[start]

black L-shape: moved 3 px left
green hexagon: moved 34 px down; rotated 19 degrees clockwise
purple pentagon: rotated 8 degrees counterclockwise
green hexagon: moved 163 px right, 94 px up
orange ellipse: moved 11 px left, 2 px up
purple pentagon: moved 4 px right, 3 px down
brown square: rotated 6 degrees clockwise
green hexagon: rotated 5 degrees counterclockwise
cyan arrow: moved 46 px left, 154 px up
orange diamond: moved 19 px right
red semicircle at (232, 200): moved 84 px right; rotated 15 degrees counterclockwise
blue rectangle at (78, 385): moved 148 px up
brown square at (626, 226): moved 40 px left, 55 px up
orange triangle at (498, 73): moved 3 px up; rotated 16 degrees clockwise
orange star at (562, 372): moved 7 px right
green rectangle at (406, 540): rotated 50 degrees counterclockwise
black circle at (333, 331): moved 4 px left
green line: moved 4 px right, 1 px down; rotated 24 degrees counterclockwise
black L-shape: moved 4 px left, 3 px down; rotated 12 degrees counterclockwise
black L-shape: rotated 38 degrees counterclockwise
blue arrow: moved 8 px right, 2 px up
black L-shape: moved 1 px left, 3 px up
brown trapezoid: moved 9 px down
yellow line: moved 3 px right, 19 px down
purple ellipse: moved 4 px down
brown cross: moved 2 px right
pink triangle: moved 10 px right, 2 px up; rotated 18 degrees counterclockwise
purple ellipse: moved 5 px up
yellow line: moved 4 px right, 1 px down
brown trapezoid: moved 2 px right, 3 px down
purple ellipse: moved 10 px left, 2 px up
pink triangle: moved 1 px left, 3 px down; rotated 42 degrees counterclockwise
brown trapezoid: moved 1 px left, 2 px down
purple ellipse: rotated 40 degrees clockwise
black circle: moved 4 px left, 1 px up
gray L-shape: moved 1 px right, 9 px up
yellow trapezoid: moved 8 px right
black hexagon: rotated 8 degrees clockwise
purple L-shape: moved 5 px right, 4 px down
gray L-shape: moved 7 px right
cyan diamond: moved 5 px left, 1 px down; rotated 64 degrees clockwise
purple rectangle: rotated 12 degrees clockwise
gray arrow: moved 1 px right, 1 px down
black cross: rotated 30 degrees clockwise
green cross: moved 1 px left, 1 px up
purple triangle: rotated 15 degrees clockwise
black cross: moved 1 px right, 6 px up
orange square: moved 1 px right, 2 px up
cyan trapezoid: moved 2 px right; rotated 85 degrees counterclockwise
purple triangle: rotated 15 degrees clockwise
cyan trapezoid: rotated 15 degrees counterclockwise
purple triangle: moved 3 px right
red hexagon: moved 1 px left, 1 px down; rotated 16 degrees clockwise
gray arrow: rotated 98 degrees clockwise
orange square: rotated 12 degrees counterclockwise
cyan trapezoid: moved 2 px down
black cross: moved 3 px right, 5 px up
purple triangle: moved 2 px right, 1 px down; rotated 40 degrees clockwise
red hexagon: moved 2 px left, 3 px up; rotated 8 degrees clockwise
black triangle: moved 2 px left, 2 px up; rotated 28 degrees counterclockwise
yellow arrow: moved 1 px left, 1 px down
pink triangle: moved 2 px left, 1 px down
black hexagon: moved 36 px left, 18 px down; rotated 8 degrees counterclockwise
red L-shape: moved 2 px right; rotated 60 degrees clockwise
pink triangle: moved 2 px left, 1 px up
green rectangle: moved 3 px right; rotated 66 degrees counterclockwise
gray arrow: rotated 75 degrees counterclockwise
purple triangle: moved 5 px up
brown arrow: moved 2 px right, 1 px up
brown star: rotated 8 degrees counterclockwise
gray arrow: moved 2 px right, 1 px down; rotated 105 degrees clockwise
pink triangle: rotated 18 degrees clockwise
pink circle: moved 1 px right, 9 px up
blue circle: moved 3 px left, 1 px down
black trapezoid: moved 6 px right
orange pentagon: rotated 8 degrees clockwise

[end]

Write out every row above as a JSON array of strings, one string per row, leaving out any blank lines.

[
  "black L-shape: moved 3 px left",
  "green hexagon: moved 34 px down; rotated 19 degrees clockwise",
  "purple pentagon: rotated 8 degrees counterclockwise",
  "green hexagon: moved 163 px right, 94 px up",
  "orange ellipse: moved 11 px left, 2 px up",
  "purple pentagon: moved 4 px right, 3 px down",
  "brown square: rotated 6 degrees clockwise",
  "green hexagon: rotated 5 degrees counterclockwise",
  "cyan arrow: moved 46 px left, 154 px up",
  "orange diamond: moved 19 px right",
  "red semicircle at (232, 200): moved 84 px right; rotated 15 degrees counterclockwise",
  "blue rectangle at (78, 385): moved 148 px up",
  "brown square at (626, 226): moved 40 px left, 55 px up",
  "orange triangle at (498, 73): moved 3 px up; rotated 16 degrees clockwise",
  "orange star at (562, 372): moved 7 px right",
  "green rectangle at (406, 540): rotated 50 degrees counterclockwise",
  "black circle at (333, 331): moved 4 px left",
  "green line: moved 4 px right, 1 px down; rotated 24 degrees counterclockwise",
  "black L-shape: moved 4 px left, 3 px down; rotated 12 degrees counterclockwise",
  "black L-shape: rotated 38 degrees counterclockwise",
  "blue arrow: moved 8 px right, 2 px up",
  "black L-shape: moved 1 px left, 3 px up",
  "brown trapezoid: moved 9 px down",
  "yellow line: moved 3 px right, 19 px down",
  "purple ellipse: moved 4 px down",
  "brown cross: moved 2 px right",
  "pink triangle: moved 10 px right, 2 px up; rotated 18 degrees counterclockwise",
  "purple ellipse: moved 5 px up",
  "yellow line: moved 4 px right, 1 px down",
  "brown trapezoid: moved 2 px right, 3 px down",
  "purple ellipse: moved 10 px left, 2 px up",
  "pink triangle: moved 1 px left, 3 px down; rotated 42 degrees counterclockwise",
  "brown trapezoid: moved 1 px left, 2 px down",
  "purple ellipse: rotated 40 degrees clockwise",
  "black circle: moved 4 px left, 1 px up",
  "gray L-shape: moved 1 px right, 9 px up",
  "yellow trapezoid: moved 8 px right",
  "black hexagon: rotated 8 degrees clockwise",
  "purple L-shape: moved 5 px right, 4 px down",
  "gray L-shape: moved 7 px right",
  "cyan diamond: moved 5 px left, 1 px down; rotated 64 degrees clockwise",
  "purple rectangle: rotated 12 degrees clockwise",
  "gray arrow: moved 1 px right, 1 px down",
  "black cross: rotated 30 degrees clockwise",
  "green cross: moved 1 px left, 1 px up",
  "purple triangle: rotated 15 degrees clockwise",
  "black cross: moved 1 px right, 6 px up",
  "orange square: moved 1 px right, 2 px up",
  "cyan trapezoid: moved 2 px right; rotated 85 degrees counterclockwise",
  "purple triangle: rotated 15 degrees clockwise",
  "cyan trapezoid: rotated 15 degrees counterclockwise",
  "purple triangle: moved 3 px right",
  "red hexagon: moved 1 px left, 1 px down; rotated 16 degrees clockwise",
  "gray arrow: rotated 98 degrees clockwise",
  "orange square: rotated 12 degrees counterclockwise",
  "cyan trapezoid: moved 2 px down",
  "black cross: moved 3 px right, 5 px up",
  "purple triangle: moved 2 px right, 1 px down; rotated 40 degrees clockwise",
  "red hexagon: moved 2 px left, 3 px up; rotated 8 degrees clockwise",
  "black triangle: moved 2 px left, 2 px up; rotated 28 degrees counterclockwise",
  "yellow arrow: moved 1 px left, 1 px down",
  "pink triangle: moved 2 px left, 1 px down",
  "black hexagon: moved 36 px left, 18 px down; rotated 8 degrees counterclockwise",
  "red L-shape: moved 2 px right; rotated 60 degrees clockwise",
  "pink triangle: moved 2 px left, 1 px up",
  "green rectangle: moved 3 px right; rotated 66 degrees counterclockwise",
  "gray arrow: rotated 75 degrees counterclockwise",
  "purple triangle: moved 5 px up",
  "brown arrow: moved 2 px right, 1 px up",
  "brown star: rotated 8 degrees counterclockwise",
  "gray arrow: moved 2 px right, 1 px down; rotated 105 degrees clockwise",
  "pink triangle: rotated 18 degrees clockwise",
  "pink circle: moved 1 px right, 9 px up",
  "blue circle: moved 3 px left, 1 px down",
  "black trapezoid: moved 6 px right",
  "orange pentagon: rotated 8 degrees clockwise"
]